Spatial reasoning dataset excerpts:
* * *

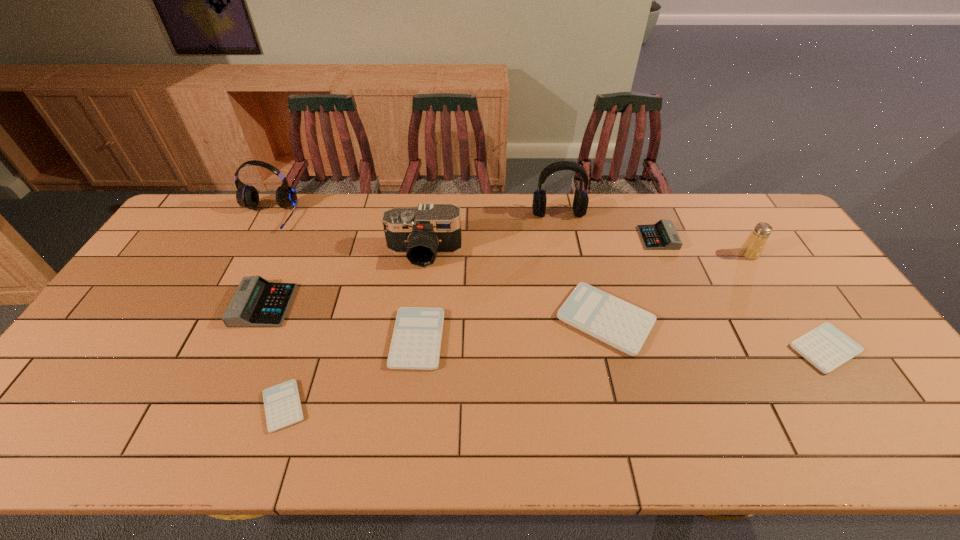
The height and width of the screenshot is (540, 960). I want to click on blank region between the saltshaker and the fifth calculator from left to right, so click(x=704, y=246).

Identify the location of empty space that is in between the second white calculator from left to right and the sixth shortest object. The image size is (960, 540). (341, 322).

The image size is (960, 540). I want to click on empty space between the second shortest calculator and the fourth tallest object, so click(787, 301).

The width and height of the screenshot is (960, 540). Find the location of `empty space that is in between the fifth shortest object and the saltshaker`. empty space that is in between the fifth shortest object and the saltshaker is located at coordinates (704, 246).

Identify the location of free point between the third white calculator from left to right and the right headset. (582, 266).

Select which object is the closest to the biggest white calculator. Please provide its 2D coordinates. Your answer should be formatted as a tuple, i.e. [(x, y)], where the tuple contains the x and y coordinates of a point satisfying the conditions above.

[(662, 235)]

Identify which object is the seventh nearest to the leftmost calculator. Please provide its 2D coordinates. Your answer should be formatted as a tuple, i.e. [(x, y)], where the tuple contains the x and y coordinates of a point satisfying the conditions above.

[(662, 235)]

Where is `the closest calculator to the camera`? the closest calculator to the camera is located at coordinates (416, 341).

In order to click on calculator identified as the fifth closest to the ninth tallest object in this screenshot , I will do `click(257, 302)`.

At what (x,y) coordinates should I click in order to perform the action: click on the second closest white calculator to the saltshaker. Please return your answer as a coordinate pair (x, y). Looking at the image, I should click on (624, 326).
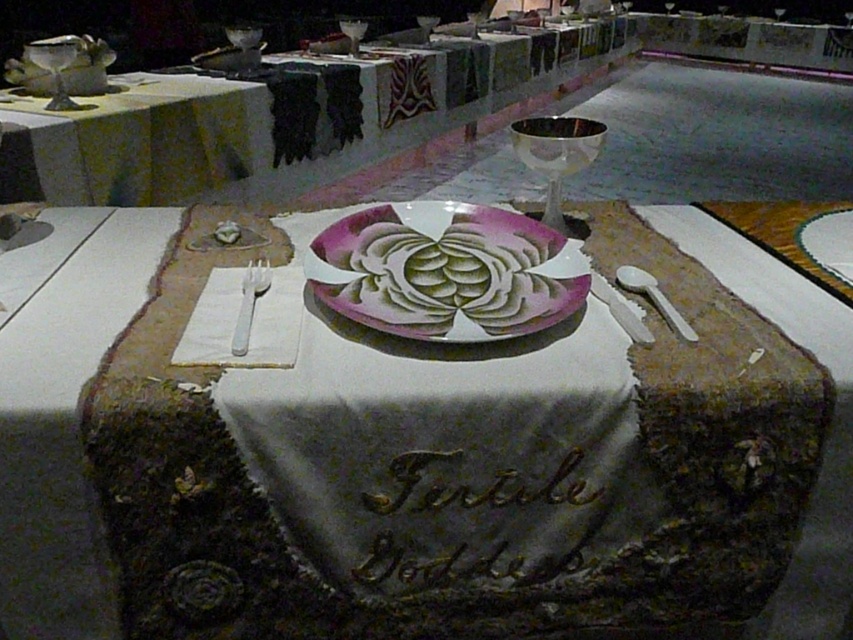
Is silver metallic goblet at center shorter than shiny silver wine glass at center?

Yes.

Is silver metallic goblet at center positioned at the back of shiny silver wine glass at center?

No, it is not.

Between point (590, 157) and point (427, 36), which one is positioned behind?

The point (427, 36) is behind.

This screenshot has width=853, height=640. Identify the location of silver metallic goblet at center. (556, 157).

Who is higher up, white fabric table at center or pink glossy platter at center?

pink glossy platter at center is above.

Looking at this image, who is more forward, (553, 618) or (538, 312)?

Point (553, 618)

Where is `white fabric table at center`? The width and height of the screenshot is (853, 640). white fabric table at center is located at coordinates (419, 445).

From the picture: Which is more to the left, white fabric table at center or silver metallic goblet at center?

white fabric table at center

Between point (126, 440) and point (581, 138), which one is positioned behind?

The point (581, 138) is behind.

Is point (560, 529) farther from viewer compared to point (534, 138)?

No, it is in front of (534, 138).

Locate an element on the screen. The image size is (853, 640). white fabric table at center is located at coordinates (419, 445).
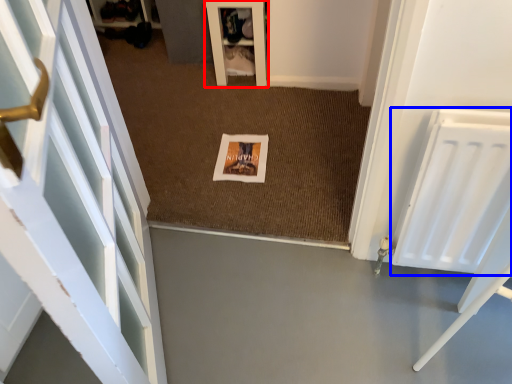
Question: Which object is closer to the camera taking this photo, furniture (highlighted by a red box) or radiator (highlighted by a blue box)?

Choices:
 (A) furniture
 (B) radiator

Answer: (B)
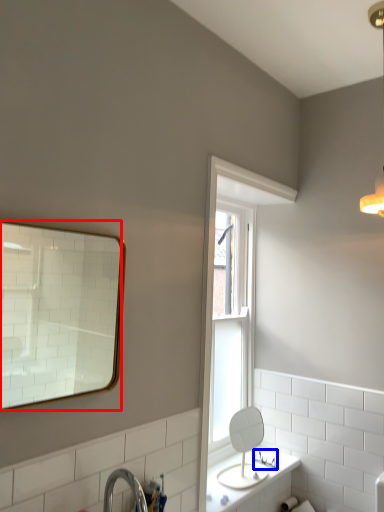
Question: Which object is closer to the camera taking this photo, mirror (highlighted by a red box) or plumbing fixture (highlighted by a blue box)?

Choices:
 (A) mirror
 (B) plumbing fixture

Answer: (A)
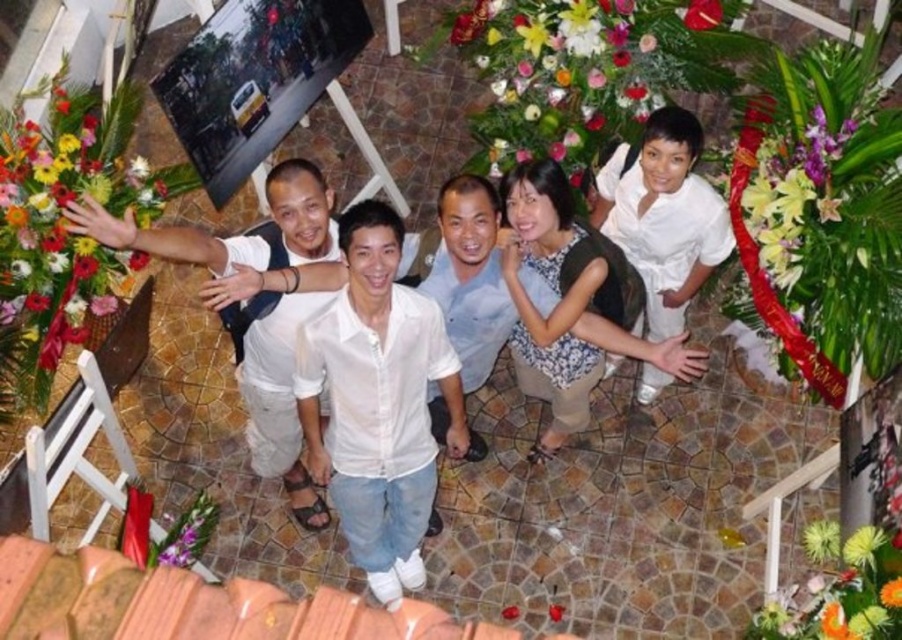
Question: Which point appears closest to the camera in this image?

Choices:
 (A) (67, 186)
 (B) (793, 220)

Answer: (B)

Question: Which point appears closest to the camera in this image?

Choices:
 (A) (45, 259)
 (B) (741, 173)

Answer: (A)

Question: Can you confirm if dark green fabric dress at center is bigger than white satin dress at upper right?

Choices:
 (A) no
 (B) yes

Answer: (B)

Question: Is floral arrangement at upper center to the left of floral bouquet at left from the viewer's perspective?

Choices:
 (A) yes
 (B) no

Answer: (B)

Question: Which point is closer to the camera?

Choices:
 (A) dark green fabric dress at center
 (B) floral arrangement at upper center

Answer: (A)

Question: Can you confirm if white satin dress at upper right is bigger than purple silk flower at upper right?

Choices:
 (A) no
 (B) yes

Answer: (B)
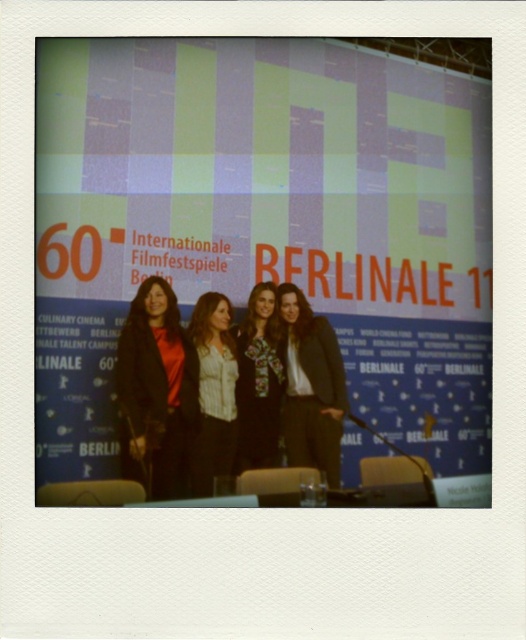
Question: Which point is farther from the camera taking this photo?

Choices:
 (A) (206, 131)
 (B) (304, 452)
 (C) (227, 424)
 (D) (148, 298)

Answer: (A)

Question: Is matte black coat at left further to camera compared to floral-patterned dress at center?

Choices:
 (A) yes
 (B) no

Answer: (B)

Question: Does black leather jacket at center have a lesser width compared to floral-patterned dress at center?

Choices:
 (A) no
 (B) yes

Answer: (A)

Question: Is matte blue backdrop at center further to the viewer compared to floral-patterned dress at center?

Choices:
 (A) no
 (B) yes

Answer: (A)

Question: Among these points, which one is nearest to the camera?

Choices:
 (A) (123, 184)
 (B) (323, 317)
 (C) (148, 422)

Answer: (C)

Question: Considering the real-world distances, which object is closest to the white textured blouse at center?

Choices:
 (A) matte black coat at left
 (B) floral-patterned dress at center
 (C) matte blue backdrop at center

Answer: (B)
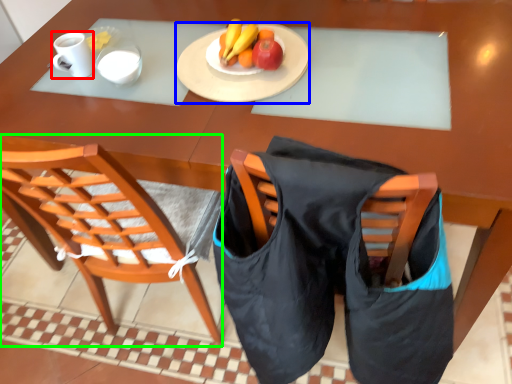
Question: Which is nearer to the coffee cup (highlighted by a red box)? plate (highlighted by a blue box) or chair (highlighted by a green box).

Choices:
 (A) plate
 (B) chair

Answer: (A)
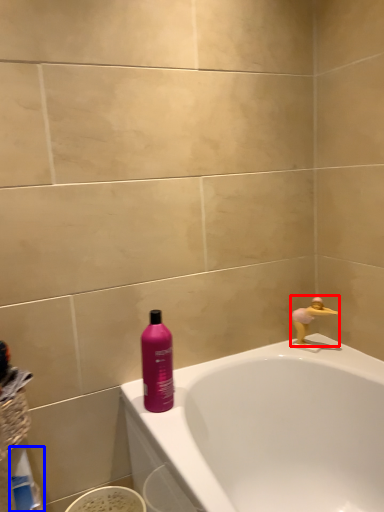
Question: Which of the following is the farthest to the observer, faucet (highlighted by a red box) or cleaning product (highlighted by a blue box)?

Choices:
 (A) faucet
 (B) cleaning product

Answer: (A)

* * *

Challenge: Pick out every line of the material above that contains the word "location". Copy each one in full.

Task answer:
Identify the location of empty space that is in between the second white calculator from left to right and the sixth shortest object. The image size is (960, 540). (341, 322).
The width and height of the screenshot is (960, 540). Find the location of `empty space that is in between the fifth shortest object and the saltshaker`. empty space that is in between the fifth shortest object and the saltshaker is located at coordinates (704, 246).
Identify the location of free point between the third white calculator from left to right and the right headset. (582, 266).
This screenshot has width=853, height=640. Identify the location of silver metallic goblet at center. (556, 157).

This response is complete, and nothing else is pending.